Give the records back exactly as written, but without the images.

** DATA SECTION follows **

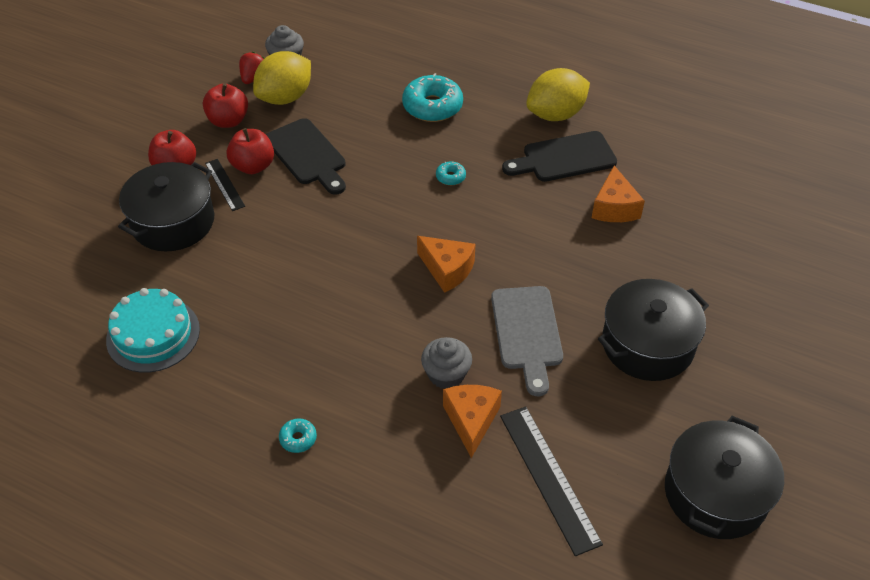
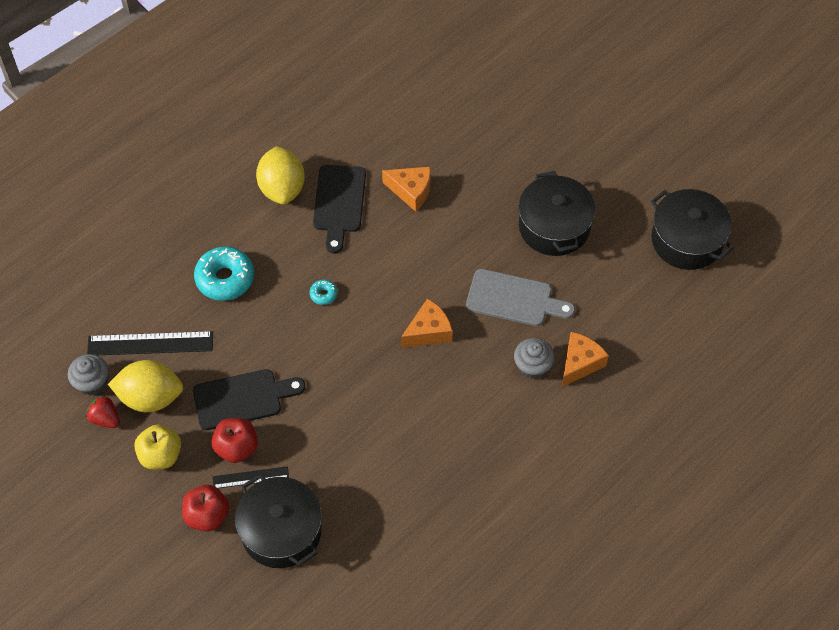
camera: 70 degrees left, 10 degrees up
(153, 334) = (411, 571): turquoise cake -> none
(228, 121) = (160, 455): red apple -> yellow apple
(285, 97) = (150, 397): yellow lemon -> yellow lemon turned 60 degrees counterclockwise
(298, 439) = (555, 484): turquoise donut -> none
(471, 420) = (580, 363): orange cheese -> orange cheese turned 105 degrees clockwise
(549, 478) = (643, 332): black ruler -> black ruler (150, 343)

** End of DATA SECTION **

ANSWER TO THIS EXERCISE |
camera: 70 degrees left, 10 degrees up
(153, 334) = (411, 571): turquoise cake -> none
(228, 121) = (160, 455): red apple -> yellow apple
(285, 97) = (150, 397): yellow lemon -> yellow lemon turned 60 degrees counterclockwise
(298, 439) = (555, 484): turquoise donut -> none
(471, 420) = (580, 363): orange cheese -> orange cheese turned 105 degrees clockwise
(549, 478) = (643, 332): black ruler -> black ruler (150, 343)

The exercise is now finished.